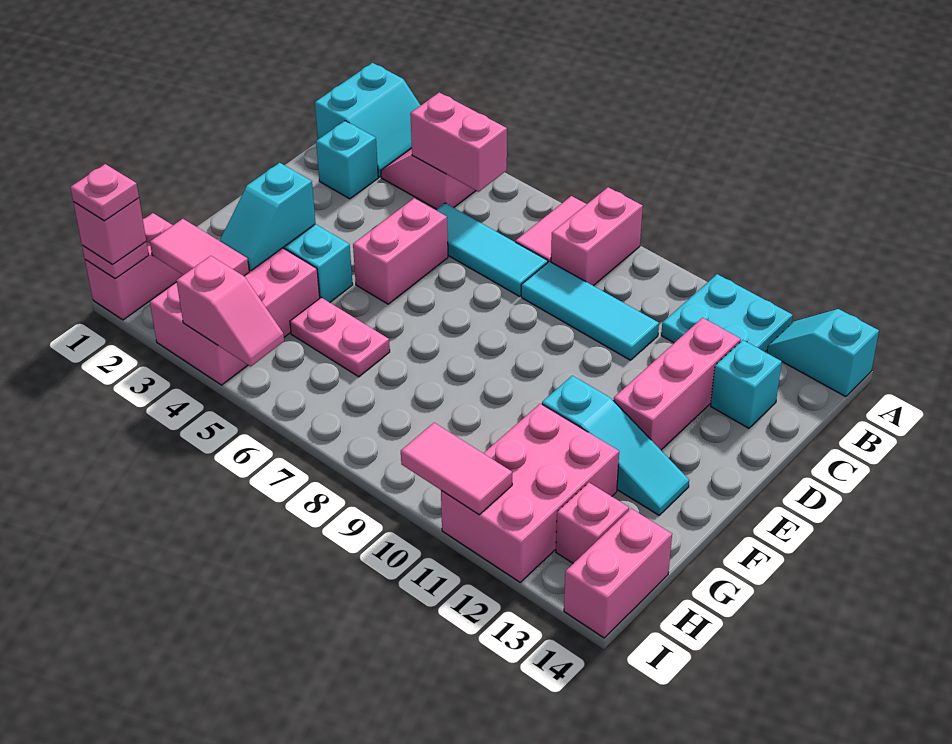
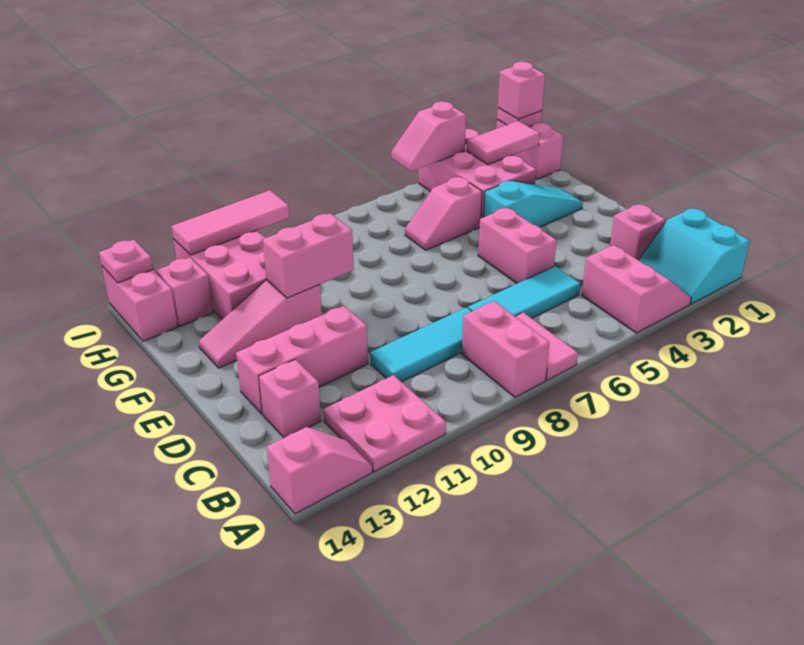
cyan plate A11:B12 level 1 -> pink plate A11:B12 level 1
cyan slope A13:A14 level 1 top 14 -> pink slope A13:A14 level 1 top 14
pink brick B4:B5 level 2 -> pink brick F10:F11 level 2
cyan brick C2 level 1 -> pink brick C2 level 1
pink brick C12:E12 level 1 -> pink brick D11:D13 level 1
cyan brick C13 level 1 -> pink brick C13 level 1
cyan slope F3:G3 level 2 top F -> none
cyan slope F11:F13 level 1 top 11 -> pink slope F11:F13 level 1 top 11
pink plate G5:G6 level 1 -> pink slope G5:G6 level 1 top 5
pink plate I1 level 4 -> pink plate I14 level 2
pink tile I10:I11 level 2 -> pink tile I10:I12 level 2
########
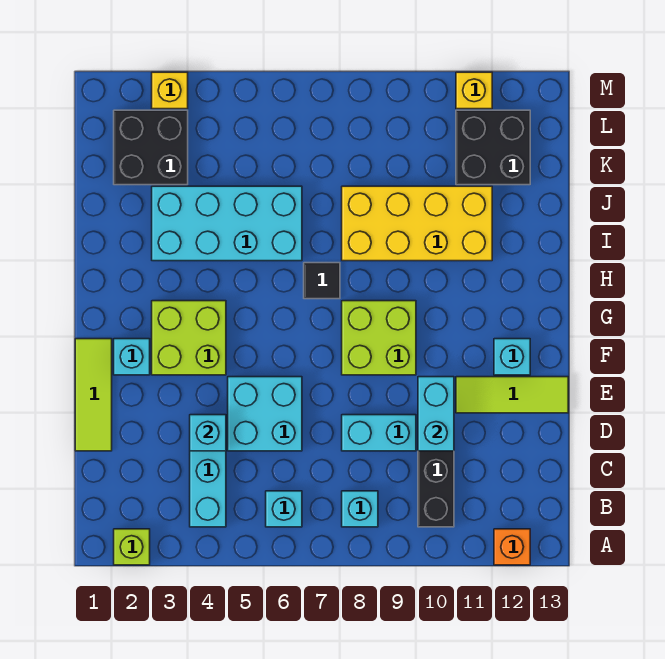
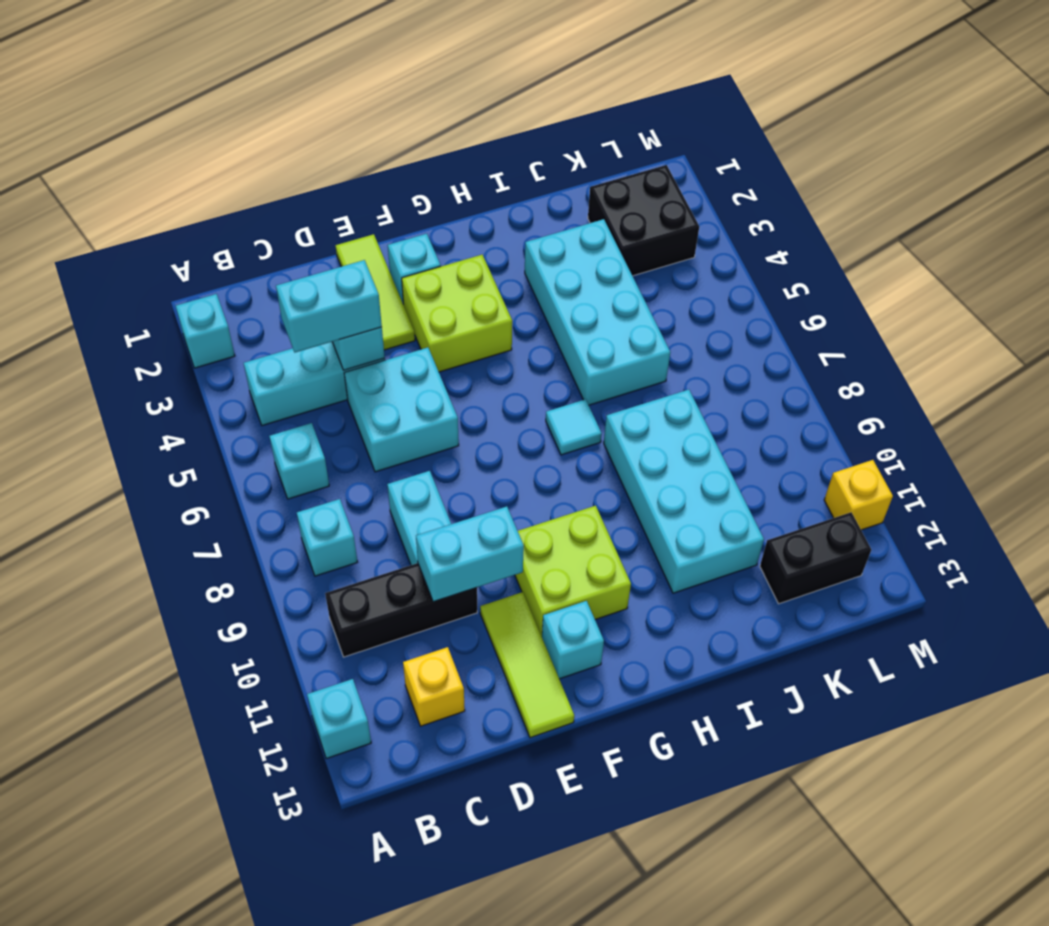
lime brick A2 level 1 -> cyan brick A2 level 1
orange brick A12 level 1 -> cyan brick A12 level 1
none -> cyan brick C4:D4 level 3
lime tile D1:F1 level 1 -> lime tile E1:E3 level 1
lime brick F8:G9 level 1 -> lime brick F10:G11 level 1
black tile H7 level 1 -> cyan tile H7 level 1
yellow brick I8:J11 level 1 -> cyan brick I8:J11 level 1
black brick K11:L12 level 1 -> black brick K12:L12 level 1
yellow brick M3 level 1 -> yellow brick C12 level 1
########
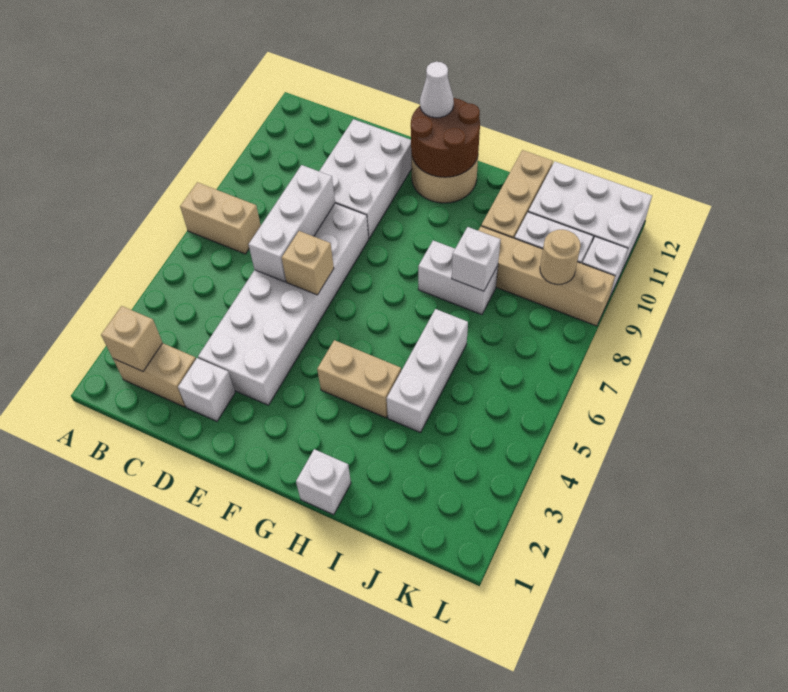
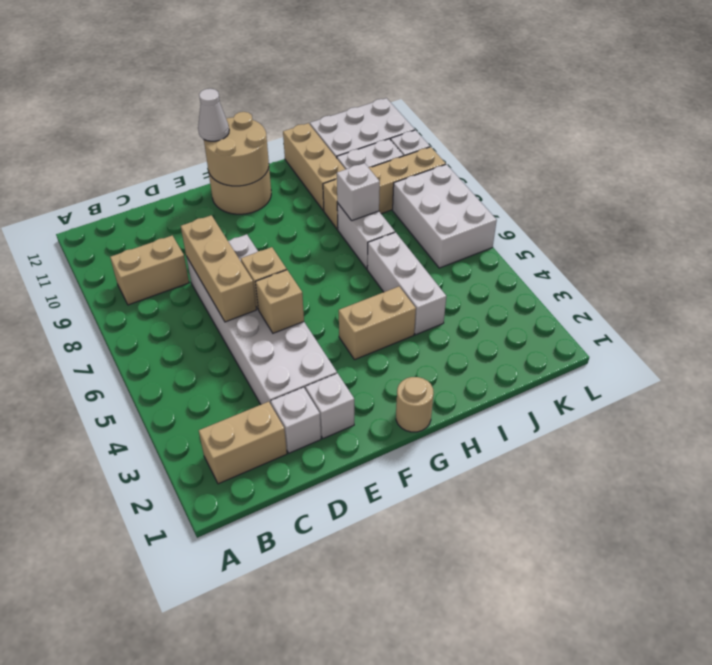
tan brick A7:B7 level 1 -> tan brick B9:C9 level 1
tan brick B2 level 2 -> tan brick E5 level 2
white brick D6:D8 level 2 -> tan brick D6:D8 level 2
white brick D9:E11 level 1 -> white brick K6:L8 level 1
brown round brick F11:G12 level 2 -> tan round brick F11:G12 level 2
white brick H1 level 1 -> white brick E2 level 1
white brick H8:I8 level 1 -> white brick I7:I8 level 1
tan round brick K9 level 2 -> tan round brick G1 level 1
########
• _GOAL OF THE EXERCISE_
Copy out the range of lines above starting at the line with "cyan slope F11:F13" and ending at the line with "pink tile I10:I11", exactly and including both.

• _SOLVED EXERCISE_
cyan slope F11:F13 level 1 top 11 -> pink slope F11:F13 level 1 top 11
pink plate G5:G6 level 1 -> pink slope G5:G6 level 1 top 5
pink plate I1 level 4 -> pink plate I14 level 2
pink tile I10:I11 level 2 -> pink tile I10:I12 level 2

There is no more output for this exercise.